Object matching data:
[Start of section]

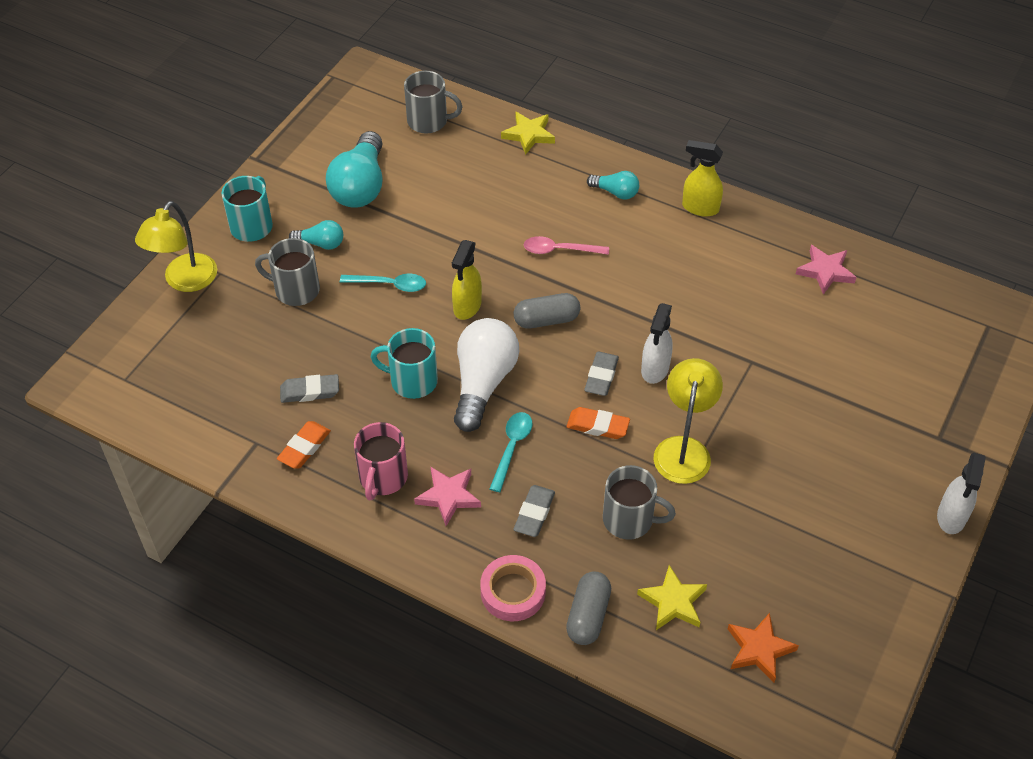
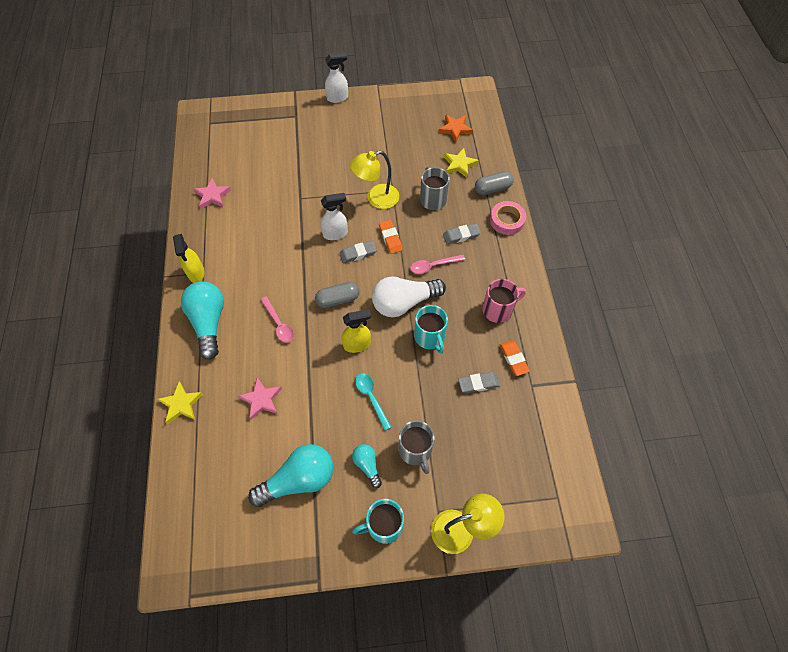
camera: 125 degrees left, 10 degrees up
(304, 447) = (513, 359): orange eraser -> orange eraser turned 75 degrees clockwise
(310, 391) = (478, 384): grey eraser -> grey eraser turned 60 degrees counterclockwise
(429, 121) = (203, 481): grey mug -> none
(448, 496) = (483, 274): pink star -> pink star (261, 399)
(512, 447) = (433, 266): turquoise spoon -> pink spoon
(546, 320) = (338, 299): grey capsule -> grey capsule turned 60 degrees counterclockwise
(615, 192) = (209, 322): turquoise light bulb -> turquoise light bulb, size x1.96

[End of section]

» **Brief**:
For this exercise, return the records above in full and exactly, omitting the images.

» **Answer for the task**:
camera: 125 degrees left, 10 degrees up
(304, 447) = (513, 359): orange eraser -> orange eraser turned 75 degrees clockwise
(310, 391) = (478, 384): grey eraser -> grey eraser turned 60 degrees counterclockwise
(429, 121) = (203, 481): grey mug -> none
(448, 496) = (483, 274): pink star -> pink star (261, 399)
(512, 447) = (433, 266): turquoise spoon -> pink spoon
(546, 320) = (338, 299): grey capsule -> grey capsule turned 60 degrees counterclockwise
(615, 192) = (209, 322): turquoise light bulb -> turquoise light bulb, size x1.96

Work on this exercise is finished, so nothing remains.